Produce an exact copy of the lines from the line containing "black semicircle: (237, 98)" through the last line of the entries below, and only those lines.

## EXTRACTED INFORMATION
- - - - - - -

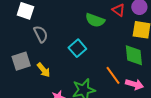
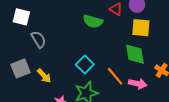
cyan square: (77, 48) -> (85, 65), moved

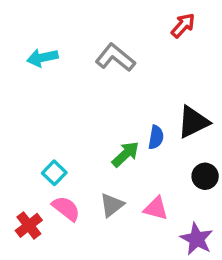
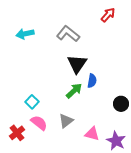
black triangle: (193, 122) -> (77, 64), moved, turned -30
pink triangle: (156, 208) -> (92, 134), moved

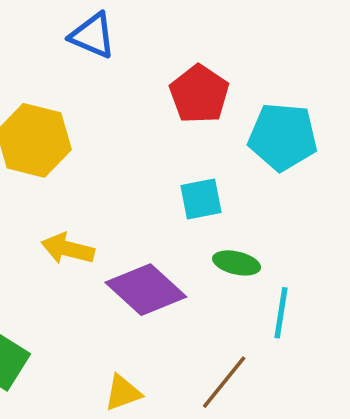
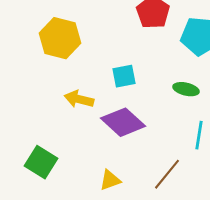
cyan square: (201, 199) -> (124, 76), moved
green ellipse: (237, 263) -> (186, 89), moved

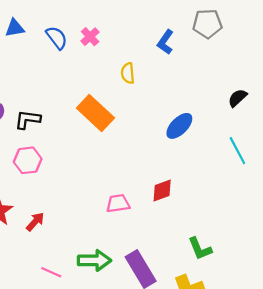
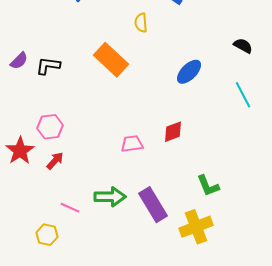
black semicircle: (237, 98) -> (243, 46), turned 72
pink hexagon: (28, 160) -> (50, 127), moved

- - - - - - -

## SOLUTION FOR THIS PROBLEM
black semicircle: (237, 98) -> (243, 46), turned 72
pink hexagon: (28, 160) -> (50, 127), moved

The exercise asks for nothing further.